[Before-and-after change records]

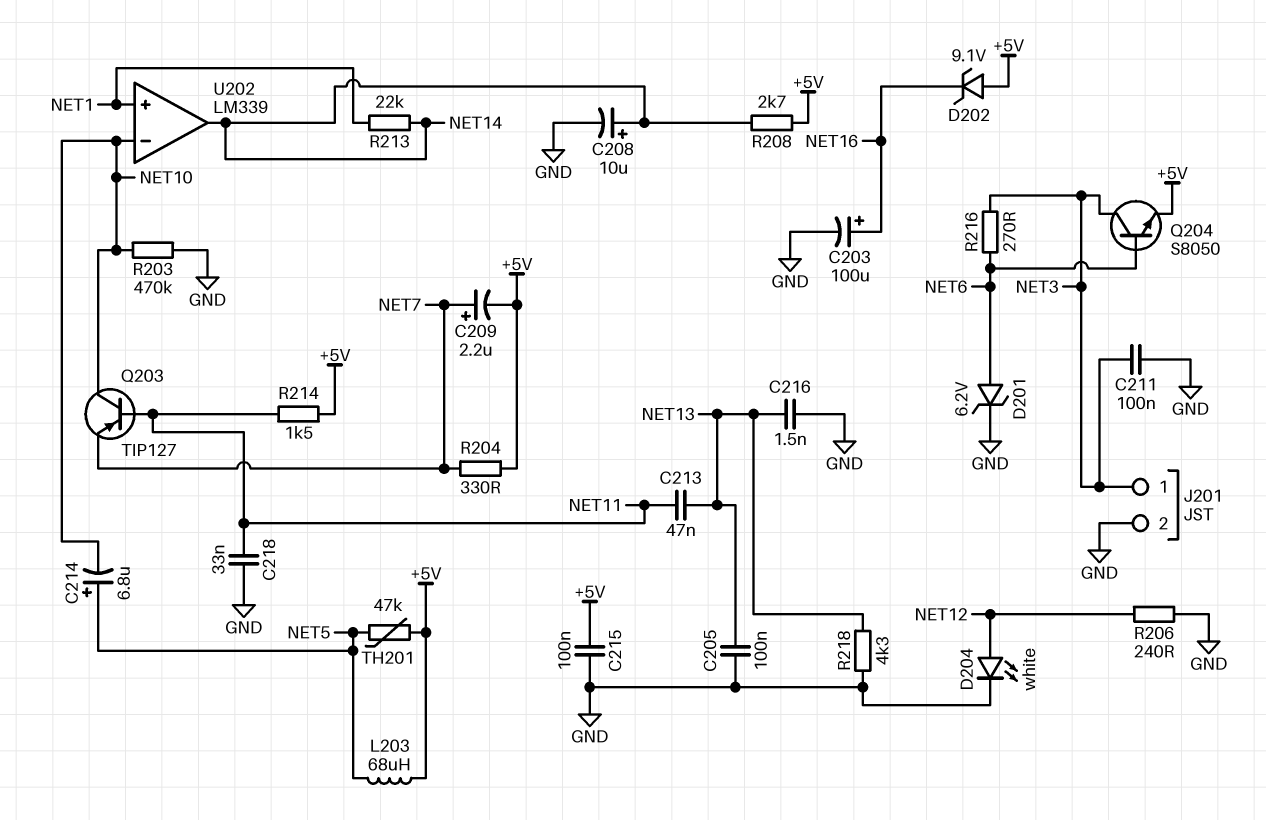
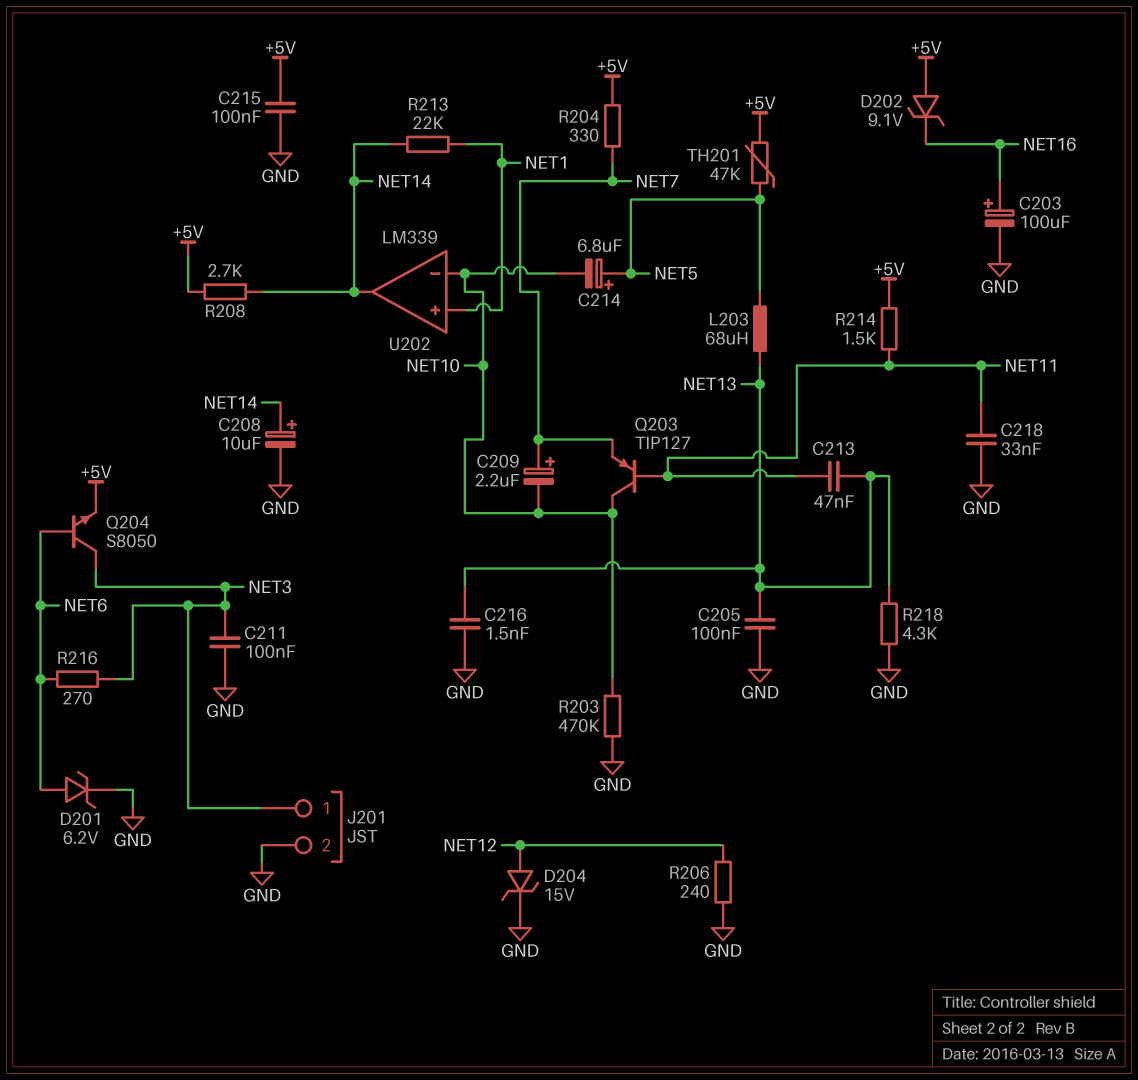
C209: 2.2uF (plus NET7, minus +5V) -> 2.2uF (plus NET7, minus NET10)
D204: LED white (A NET12, K GND) -> zener 15V (A NET12, K GND)
L203: 68uH (+5V, NET5) -> 68uH (NET5, NET13)

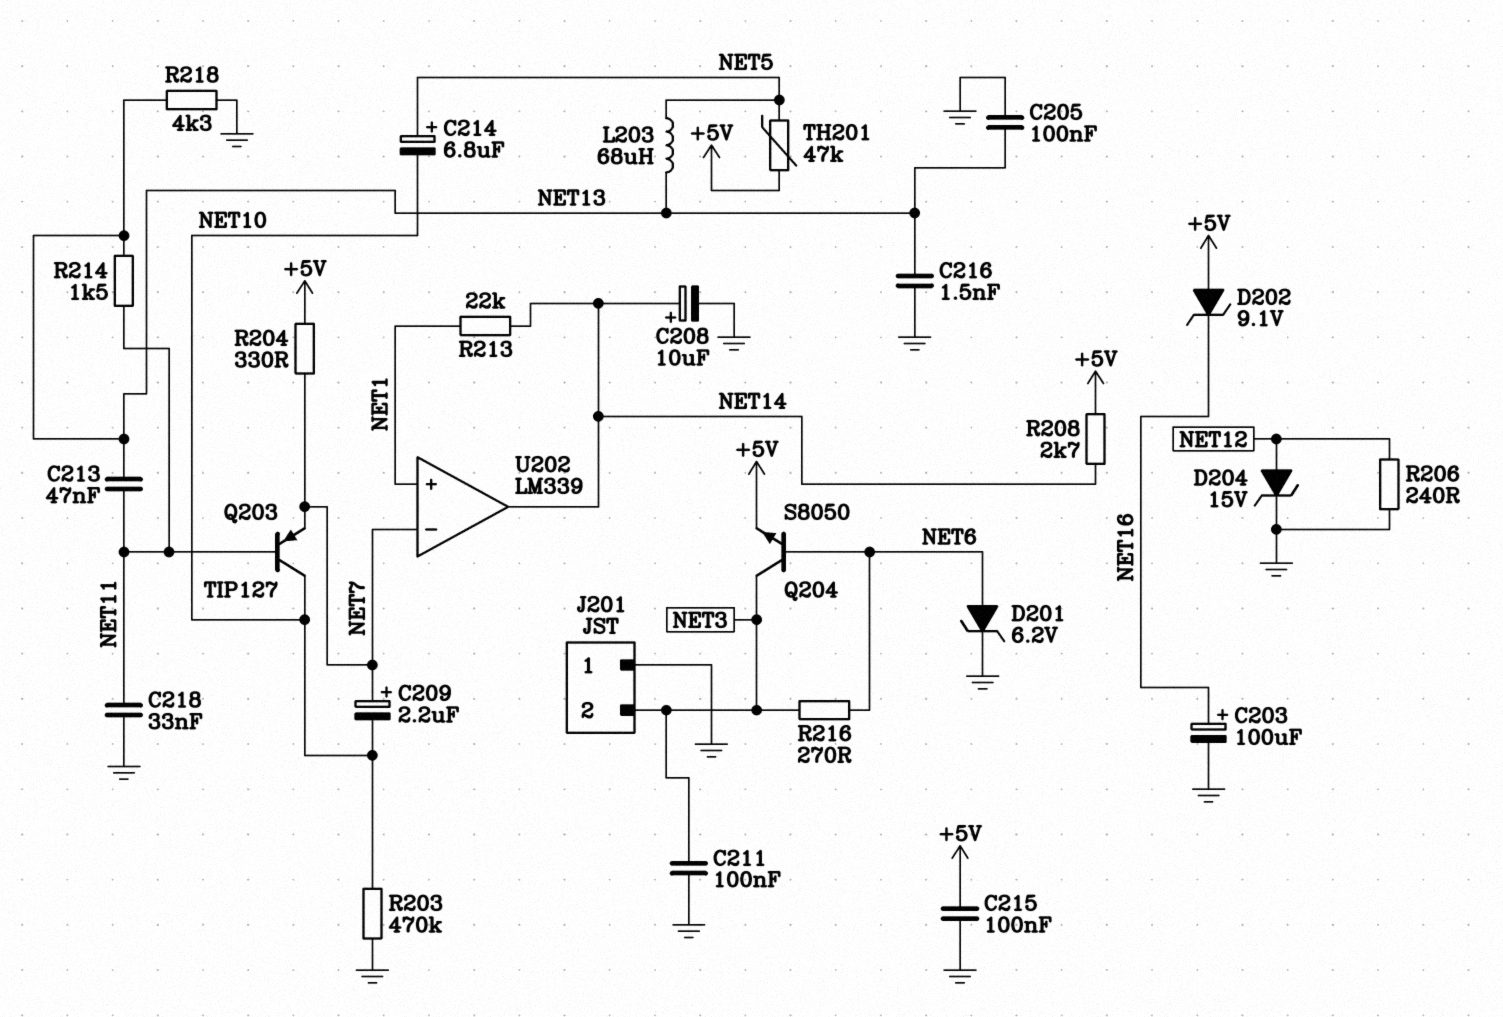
J201 pin 1: NET3 -> GND
J201 pin 2: GND -> NET3
R214: 1.5k (+5V, NET11) -> 1.5k (NET11, NET13)
U202 pin in-: NET10 -> NET7

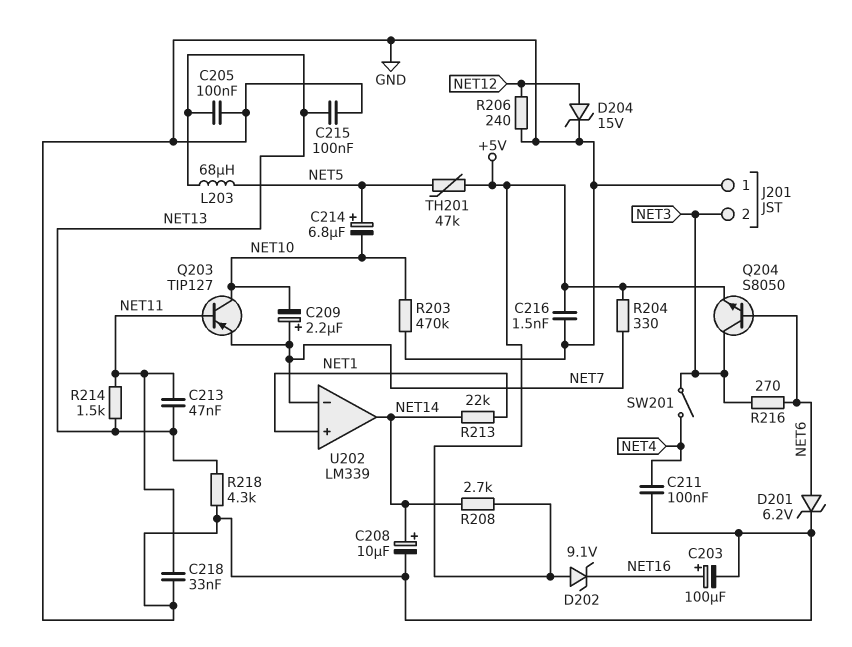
C211: 100nF (GND, NET3) -> 100nF (GND, NET4)
C215: 100nF (+5V, GND) -> 100nF (GND, NET13)
C216: 1.5nF (GND, NET13) -> 1.5nF (+5V, GND)
SW201: none -> switch (NET3, NET4)

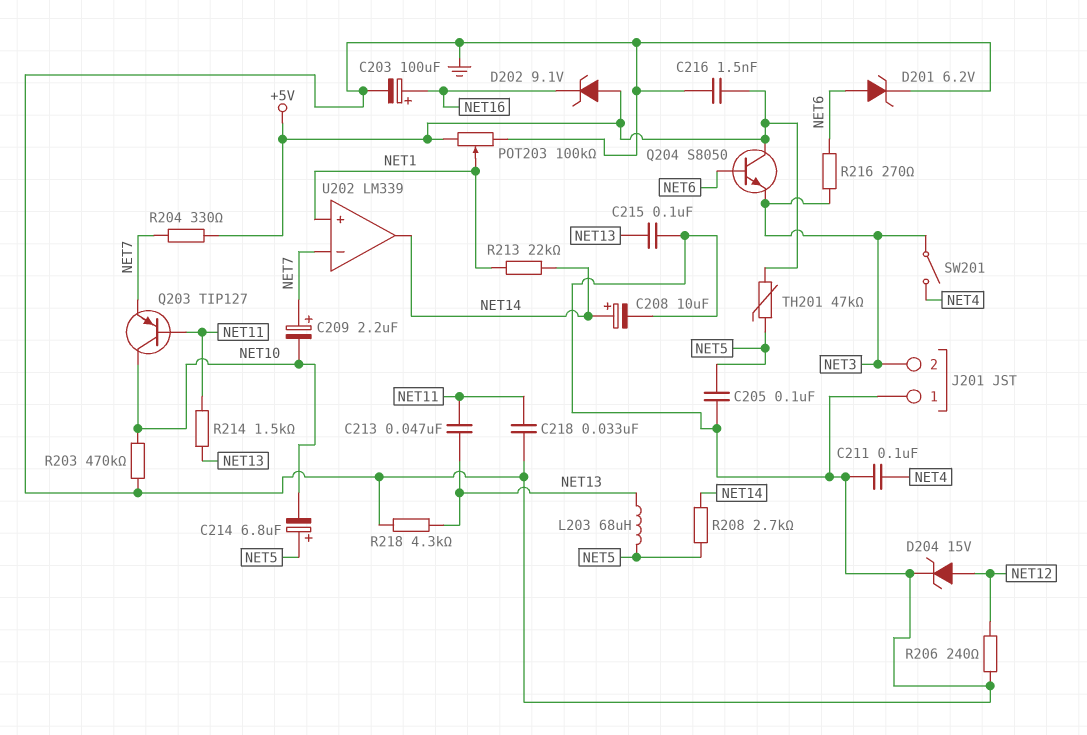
C205: 100nF (GND, NET13) -> 100nF (GND, NET5)
POT203: none -> 100k (+5V, GND, wiper NET1)
Q204: NPN S8050 (B NET6, C NET3, E +5V) -> NPN S8050 (B NET6, C +5V, E NET3)
R208: 2.7k (+5V, NET14) -> 2.7k (NET5, NET14)

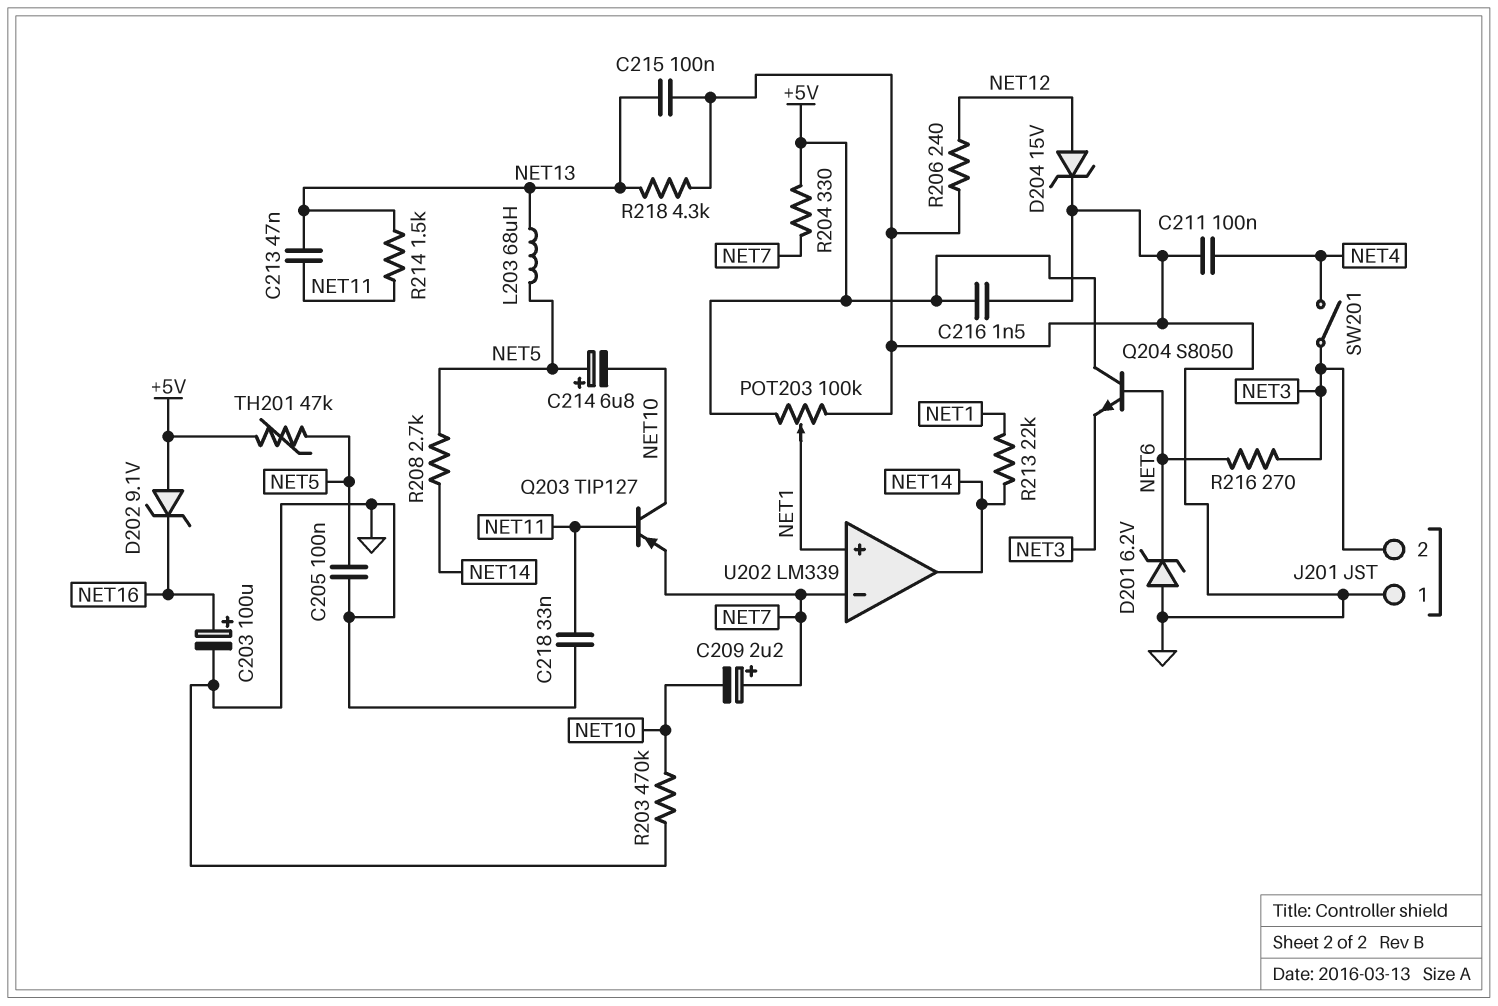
C208: 10uF (plus NET14, minus GND) -> none
D201: zener 6.2V (A NET6, K GND) -> zener 6.2V (A GND, K NET6)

- **TASK REQUIREMENTS**: No picture is to appear in the copy; every entry above is otherwise to be printed verbatim.

- **RESULT OF THE EXERCISE**:
C209: 2.2uF (plus NET7, minus +5V) -> 2.2uF (plus NET7, minus NET10)
D204: LED white (A NET12, K GND) -> zener 15V (A NET12, K GND)
L203: 68uH (+5V, NET5) -> 68uH (NET5, NET13)

J201 pin 1: NET3 -> GND
J201 pin 2: GND -> NET3
R214: 1.5k (+5V, NET11) -> 1.5k (NET11, NET13)
U202 pin in-: NET10 -> NET7

C211: 100nF (GND, NET3) -> 100nF (GND, NET4)
C215: 100nF (+5V, GND) -> 100nF (GND, NET13)
C216: 1.5nF (GND, NET13) -> 1.5nF (+5V, GND)
SW201: none -> switch (NET3, NET4)

C205: 100nF (GND, NET13) -> 100nF (GND, NET5)
POT203: none -> 100k (+5V, GND, wiper NET1)
Q204: NPN S8050 (B NET6, C NET3, E +5V) -> NPN S8050 (B NET6, C +5V, E NET3)
R208: 2.7k (+5V, NET14) -> 2.7k (NET5, NET14)

C208: 10uF (plus NET14, minus GND) -> none
D201: zener 6.2V (A NET6, K GND) -> zener 6.2V (A GND, K NET6)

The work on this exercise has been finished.